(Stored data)
*** Begin section ***

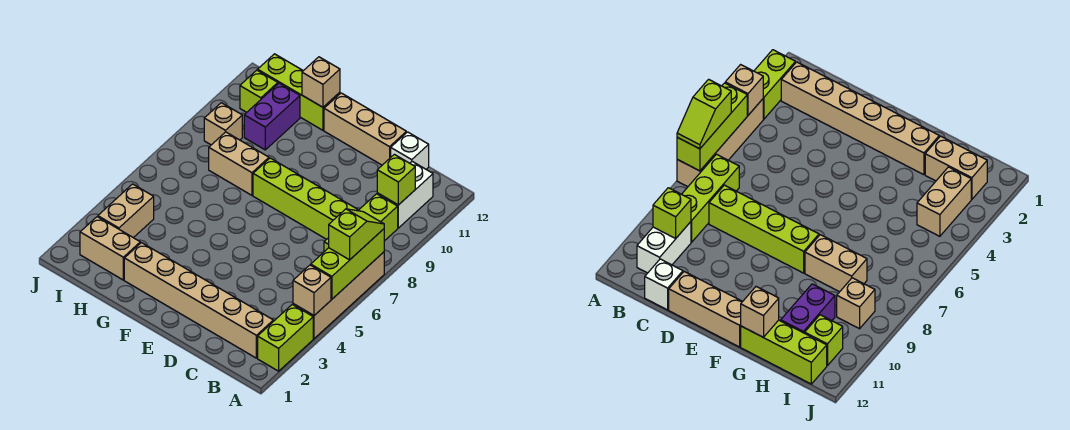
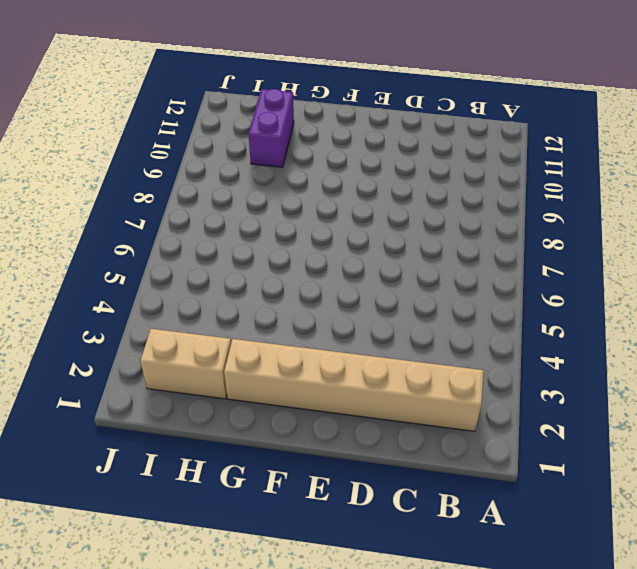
none -> lime 1x2 brick [258,305,313,371]
none -> tan 1x4 brick [293,252,384,339]
none -> lime 1x3 brick [324,194,398,252]

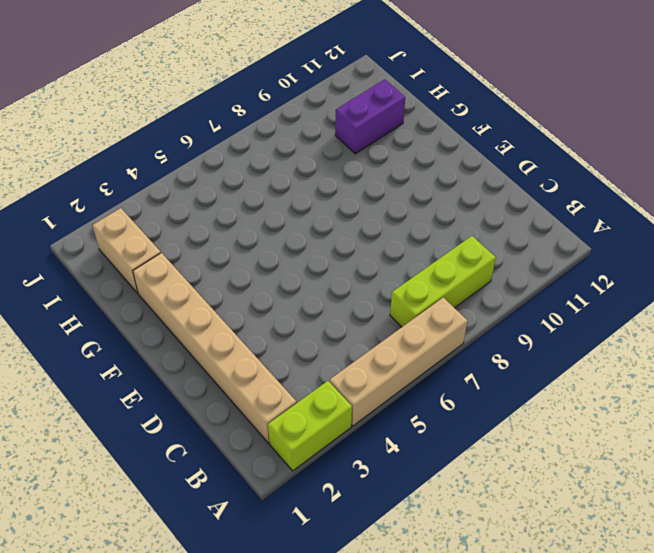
none -> white 1x2 brick [377,161,433,228]
none -> lime 1x4 brick [253,158,358,239]
none -> white 1x1 brick [391,132,429,169]

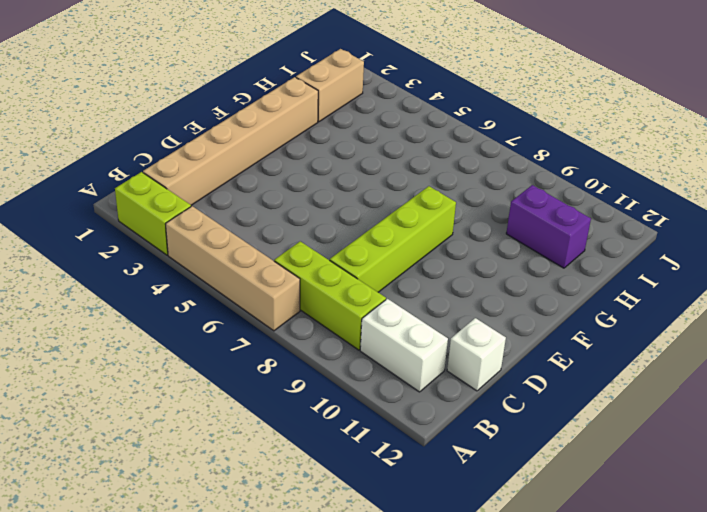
none -> tan 1x3 brick [324,93,406,165]
none -> tan 1x2 brick [209,132,269,195]
none -> lime 1x3 brick [258,54,340,130]

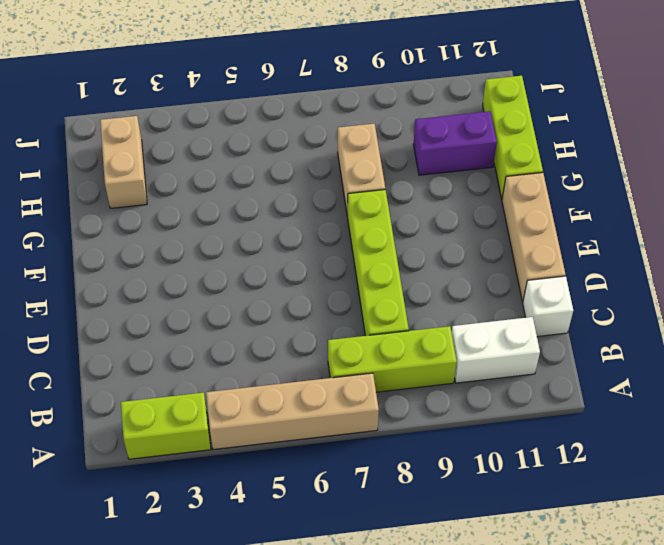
none -> tan 1x6 brick [124,243,273,358]
none -> tan 1x2 brick [98,184,154,238]
none -> tan 1x1 brick [204,103,242,145]

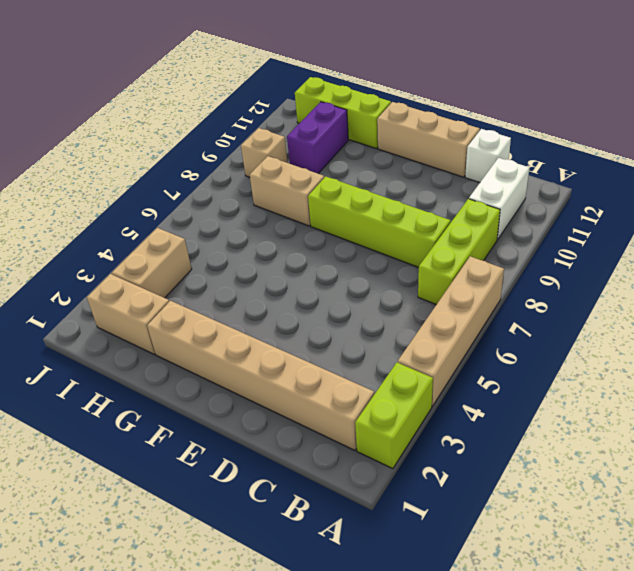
none -> lime 1x1 brick [240,70,278,112]
none -> tan 1x1 brick [293,265,331,315]
none -> lime 1x3 brick [311,229,384,299]

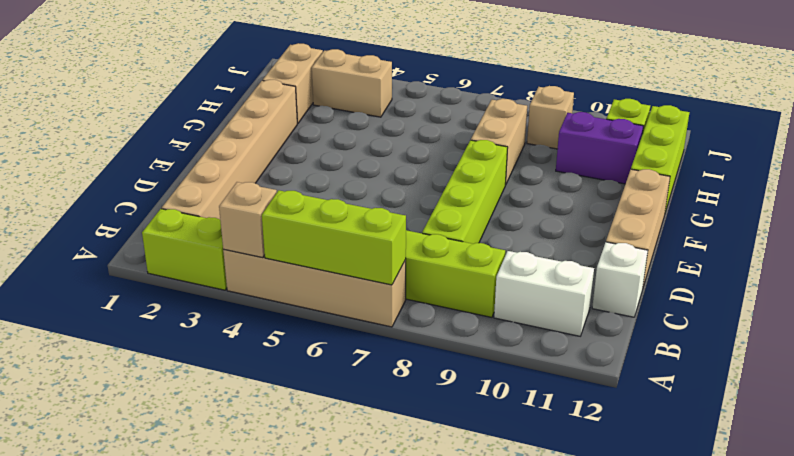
none -> lime 1x1 brick [377,154,415,205]
none -> tan 1x1 brick [302,57,340,107]
none -> lime 1x2 slope [329,209,384,260]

*** End section ***

◆ EXERCISE: Wherever a line above contains the string "white", count it; then give the total alone.

◆ RESULT OF THIS TASK: 2